**Exercise directions**. For the entries that follow, retype exactly the lines from the one containing "building: [299,178,446,324] -> none" to the one containing "building: [39,84,85,125] -> [103,237,174,302]", inclusive, and only those. Images stay out of the copy.

**Object correspondence data**.

== Segment start ==

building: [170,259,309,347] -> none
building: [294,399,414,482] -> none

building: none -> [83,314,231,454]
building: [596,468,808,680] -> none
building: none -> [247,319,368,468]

== Segment end ==
== Segment start ==

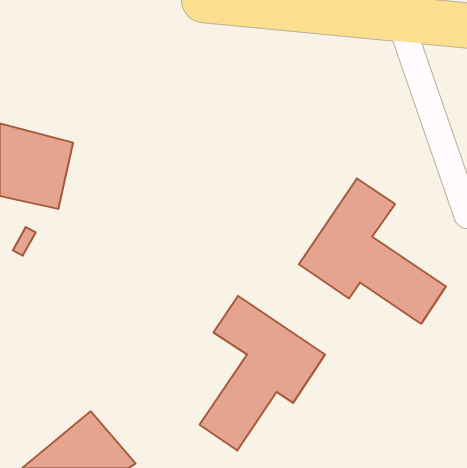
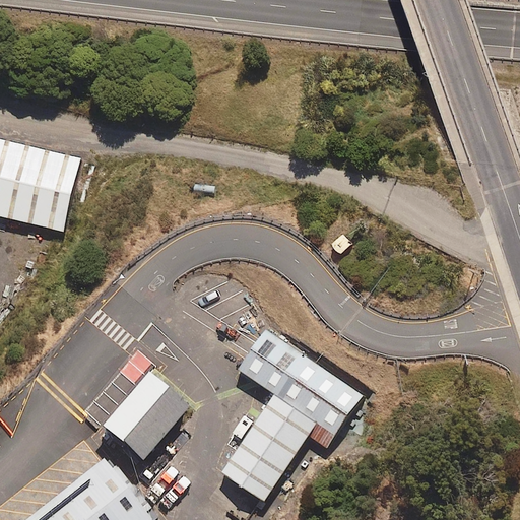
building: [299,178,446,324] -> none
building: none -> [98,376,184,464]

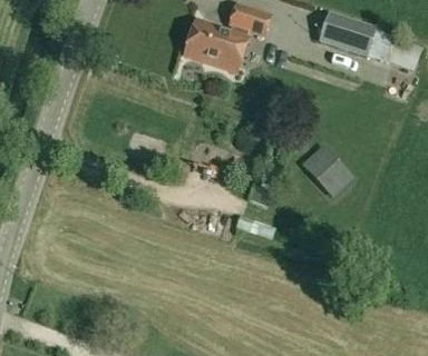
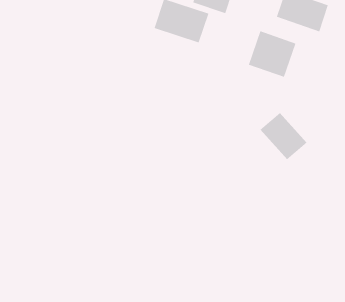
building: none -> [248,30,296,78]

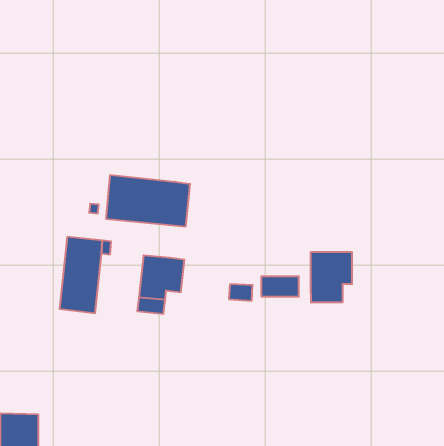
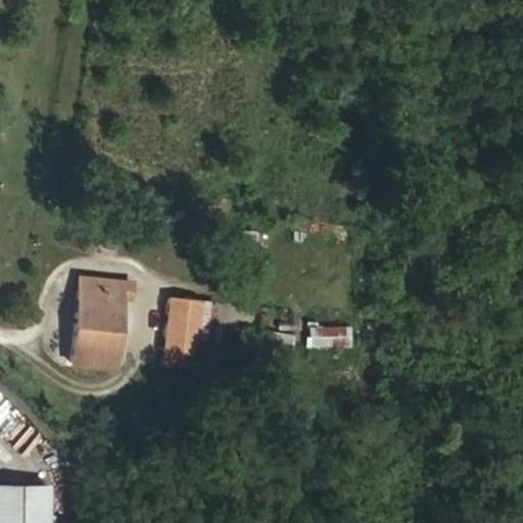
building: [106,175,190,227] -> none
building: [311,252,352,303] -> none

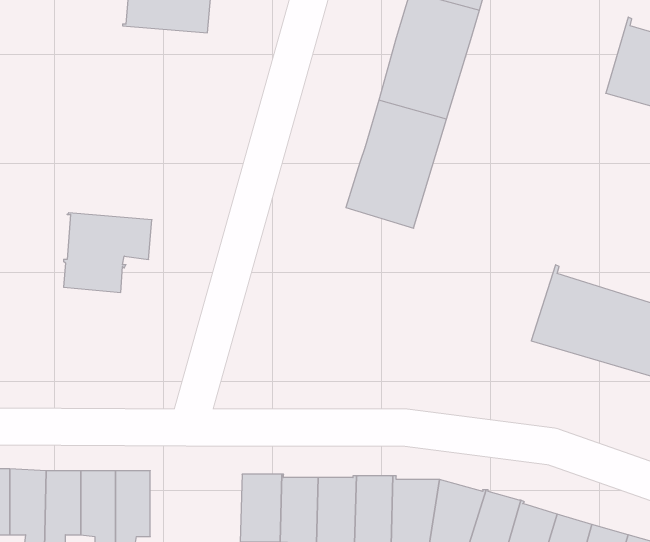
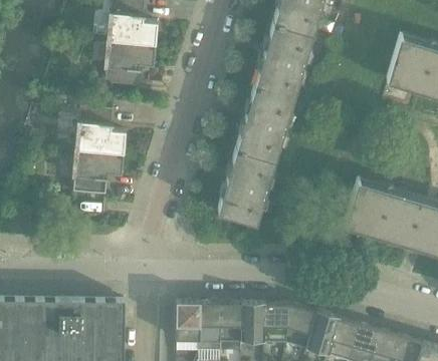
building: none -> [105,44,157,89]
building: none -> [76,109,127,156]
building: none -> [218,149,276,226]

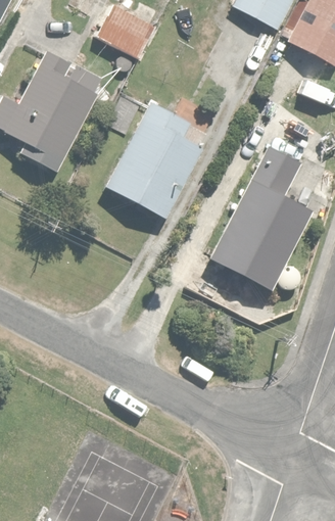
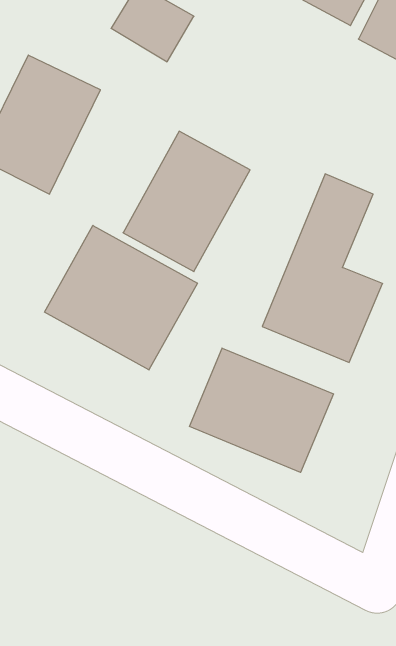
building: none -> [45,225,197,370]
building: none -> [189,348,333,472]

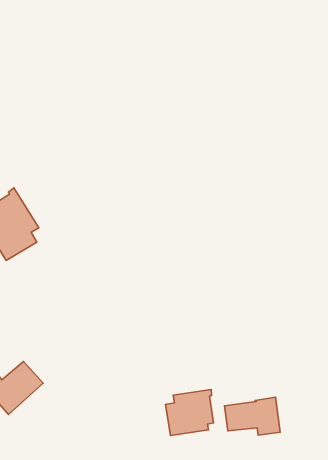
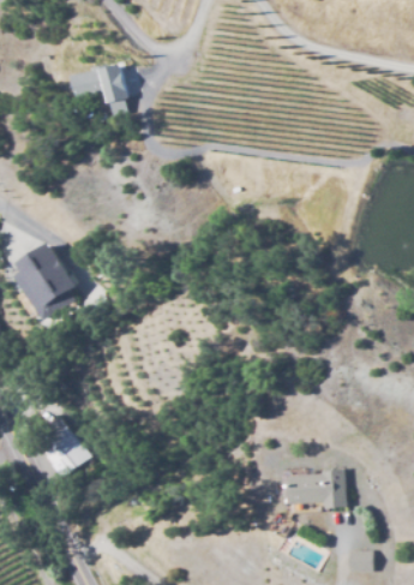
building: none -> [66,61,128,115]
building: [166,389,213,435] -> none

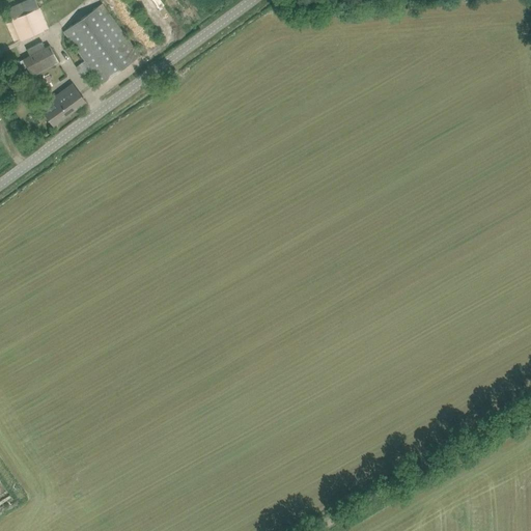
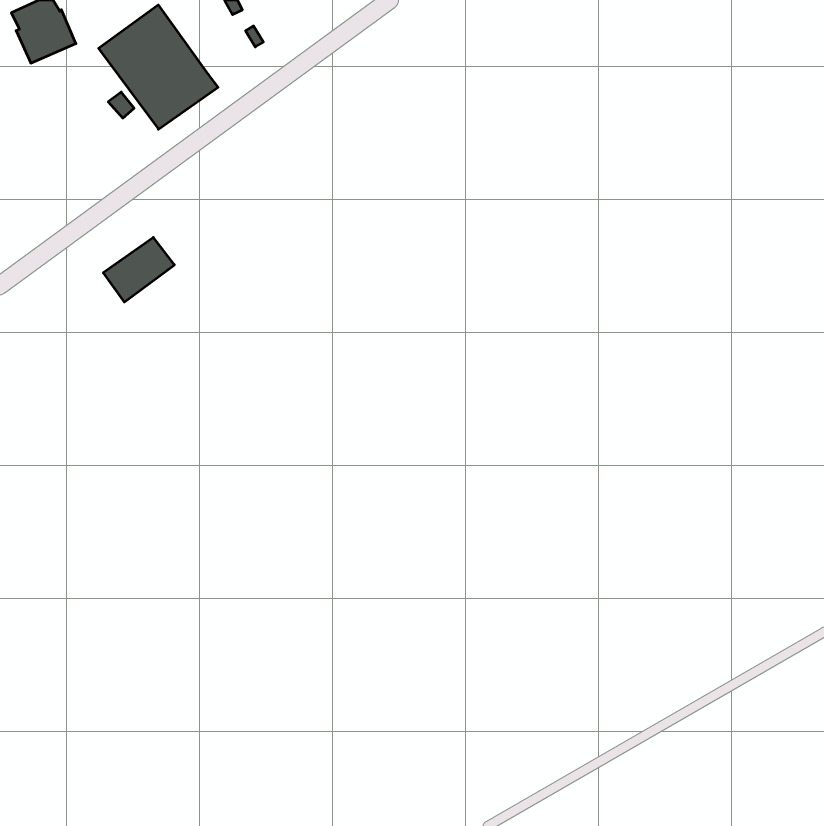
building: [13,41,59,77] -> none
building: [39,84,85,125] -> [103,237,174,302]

== Segment end ==

**Reply to the exercise**.
building: [299,178,446,324] -> none
building: none -> [98,376,184,464]

building: none -> [248,30,296,78]

building: [106,175,190,227] -> none
building: [311,252,352,303] -> none

building: none -> [105,44,157,89]
building: none -> [76,109,127,156]
building: none -> [218,149,276,226]

building: none -> [45,225,197,370]
building: none -> [189,348,333,472]

building: none -> [66,61,128,115]
building: [166,389,213,435] -> none

building: [13,41,59,77] -> none
building: [39,84,85,125] -> [103,237,174,302]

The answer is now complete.